> _RECORDS TO PROCESS_
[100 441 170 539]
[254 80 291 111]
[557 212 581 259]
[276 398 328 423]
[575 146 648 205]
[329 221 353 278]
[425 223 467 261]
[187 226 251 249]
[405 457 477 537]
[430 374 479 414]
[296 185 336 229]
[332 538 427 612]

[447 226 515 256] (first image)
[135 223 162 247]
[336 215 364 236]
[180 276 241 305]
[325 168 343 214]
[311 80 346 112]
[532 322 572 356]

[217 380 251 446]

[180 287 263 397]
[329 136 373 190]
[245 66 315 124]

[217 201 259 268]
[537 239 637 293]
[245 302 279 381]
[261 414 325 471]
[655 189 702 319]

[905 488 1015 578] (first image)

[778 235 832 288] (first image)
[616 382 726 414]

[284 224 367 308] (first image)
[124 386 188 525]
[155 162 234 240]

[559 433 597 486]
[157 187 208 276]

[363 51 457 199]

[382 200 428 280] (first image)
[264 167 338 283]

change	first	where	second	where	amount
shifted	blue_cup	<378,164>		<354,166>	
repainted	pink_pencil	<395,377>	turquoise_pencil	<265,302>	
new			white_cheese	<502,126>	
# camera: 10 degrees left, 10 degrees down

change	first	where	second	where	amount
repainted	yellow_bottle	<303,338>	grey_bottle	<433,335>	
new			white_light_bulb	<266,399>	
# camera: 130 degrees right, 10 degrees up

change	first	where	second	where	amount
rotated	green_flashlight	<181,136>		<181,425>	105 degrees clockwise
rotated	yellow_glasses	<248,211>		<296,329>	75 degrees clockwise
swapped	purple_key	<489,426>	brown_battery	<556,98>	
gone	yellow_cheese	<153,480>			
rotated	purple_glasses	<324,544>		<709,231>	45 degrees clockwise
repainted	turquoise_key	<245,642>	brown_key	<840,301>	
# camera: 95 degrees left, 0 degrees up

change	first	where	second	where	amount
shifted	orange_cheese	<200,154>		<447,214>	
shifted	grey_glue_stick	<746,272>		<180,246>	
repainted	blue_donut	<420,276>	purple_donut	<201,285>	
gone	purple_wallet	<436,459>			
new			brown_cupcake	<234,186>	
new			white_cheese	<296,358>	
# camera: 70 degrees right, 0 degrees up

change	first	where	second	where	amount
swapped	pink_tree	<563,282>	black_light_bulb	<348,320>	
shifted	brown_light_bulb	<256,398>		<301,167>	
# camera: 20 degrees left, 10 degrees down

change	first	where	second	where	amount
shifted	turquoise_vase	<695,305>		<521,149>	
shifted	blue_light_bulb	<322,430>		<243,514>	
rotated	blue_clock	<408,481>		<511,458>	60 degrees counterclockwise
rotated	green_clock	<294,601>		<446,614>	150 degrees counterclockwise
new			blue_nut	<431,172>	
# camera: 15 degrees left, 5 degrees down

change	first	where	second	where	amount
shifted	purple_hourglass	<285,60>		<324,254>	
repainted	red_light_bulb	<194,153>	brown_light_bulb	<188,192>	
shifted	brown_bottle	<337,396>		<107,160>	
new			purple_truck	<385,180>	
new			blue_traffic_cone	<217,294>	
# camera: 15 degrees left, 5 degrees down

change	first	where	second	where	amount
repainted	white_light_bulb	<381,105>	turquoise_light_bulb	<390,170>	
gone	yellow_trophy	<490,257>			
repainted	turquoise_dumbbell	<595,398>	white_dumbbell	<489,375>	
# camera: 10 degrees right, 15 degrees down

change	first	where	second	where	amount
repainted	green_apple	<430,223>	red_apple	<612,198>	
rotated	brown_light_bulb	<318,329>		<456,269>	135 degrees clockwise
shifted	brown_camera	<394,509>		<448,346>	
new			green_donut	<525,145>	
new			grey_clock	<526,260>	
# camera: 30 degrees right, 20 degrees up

> _YOUR ASSIGNMENT_
Would you copy each line of the data exactly as it appears above?

> _ANSWER AREA_
[100 441 170 539]
[254 80 291 111]
[557 212 581 259]
[276 398 328 423]
[575 146 648 205]
[329 221 353 278]
[425 223 467 261]
[187 226 251 249]
[405 457 477 537]
[430 374 479 414]
[296 185 336 229]
[332 538 427 612]

[447 226 515 256] (first image)
[135 223 162 247]
[336 215 364 236]
[180 276 241 305]
[325 168 343 214]
[311 80 346 112]
[532 322 572 356]

[217 380 251 446]

[180 287 263 397]
[329 136 373 190]
[245 66 315 124]

[217 201 259 268]
[537 239 637 293]
[245 302 279 381]
[261 414 325 471]
[655 189 702 319]

[905 488 1015 578] (first image)

[778 235 832 288] (first image)
[616 382 726 414]

[284 224 367 308] (first image)
[124 386 188 525]
[155 162 234 240]

[559 433 597 486]
[157 187 208 276]

[363 51 457 199]

[382 200 428 280] (first image)
[264 167 338 283]

change	first	where	second	where	amount
shifted	blue_cup	<378,164>		<354,166>	
repainted	pink_pencil	<395,377>	turquoise_pencil	<265,302>	
new			white_cheese	<502,126>	
# camera: 10 degrees left, 10 degrees down

change	first	where	second	where	amount
repainted	yellow_bottle	<303,338>	grey_bottle	<433,335>	
new			white_light_bulb	<266,399>	
# camera: 130 degrees right, 10 degrees up

change	first	where	second	where	amount
rotated	green_flashlight	<181,136>		<181,425>	105 degrees clockwise
rotated	yellow_glasses	<248,211>		<296,329>	75 degrees clockwise
swapped	purple_key	<489,426>	brown_battery	<556,98>	
gone	yellow_cheese	<153,480>			
rotated	purple_glasses	<324,544>		<709,231>	45 degrees clockwise
repainted	turquoise_key	<245,642>	brown_key	<840,301>	
# camera: 95 degrees left, 0 degrees up

change	first	where	second	where	amount
shifted	orange_cheese	<200,154>		<447,214>	
shifted	grey_glue_stick	<746,272>		<180,246>	
repainted	blue_donut	<420,276>	purple_donut	<201,285>	
gone	purple_wallet	<436,459>			
new			brown_cupcake	<234,186>	
new			white_cheese	<296,358>	
# camera: 70 degrees right, 0 degrees up

change	first	where	second	where	amount
swapped	pink_tree	<563,282>	black_light_bulb	<348,320>	
shifted	brown_light_bulb	<256,398>		<301,167>	
# camera: 20 degrees left, 10 degrees down

change	first	where	second	where	amount
shifted	turquoise_vase	<695,305>		<521,149>	
shifted	blue_light_bulb	<322,430>		<243,514>	
rotated	blue_clock	<408,481>		<511,458>	60 degrees counterclockwise
rotated	green_clock	<294,601>		<446,614>	150 degrees counterclockwise
new			blue_nut	<431,172>	
# camera: 15 degrees left, 5 degrees down

change	first	where	second	where	amount
shifted	purple_hourglass	<285,60>		<324,254>	
repainted	red_light_bulb	<194,153>	brown_light_bulb	<188,192>	
shifted	brown_bottle	<337,396>		<107,160>	
new			purple_truck	<385,180>	
new			blue_traffic_cone	<217,294>	
# camera: 15 degrees left, 5 degrees down

change	first	where	second	where	amount
repainted	white_light_bulb	<381,105>	turquoise_light_bulb	<390,170>	
gone	yellow_trophy	<490,257>			
repainted	turquoise_dumbbell	<595,398>	white_dumbbell	<489,375>	
# camera: 10 degrees right, 15 degrees down

change	first	where	second	where	amount
repainted	green_apple	<430,223>	red_apple	<612,198>	
rotated	brown_light_bulb	<318,329>		<456,269>	135 degrees clockwise
shifted	brown_camera	<394,509>		<448,346>	
new			green_donut	<525,145>	
new			grey_clock	<526,260>	
# camera: 30 degrees right, 20 degrees up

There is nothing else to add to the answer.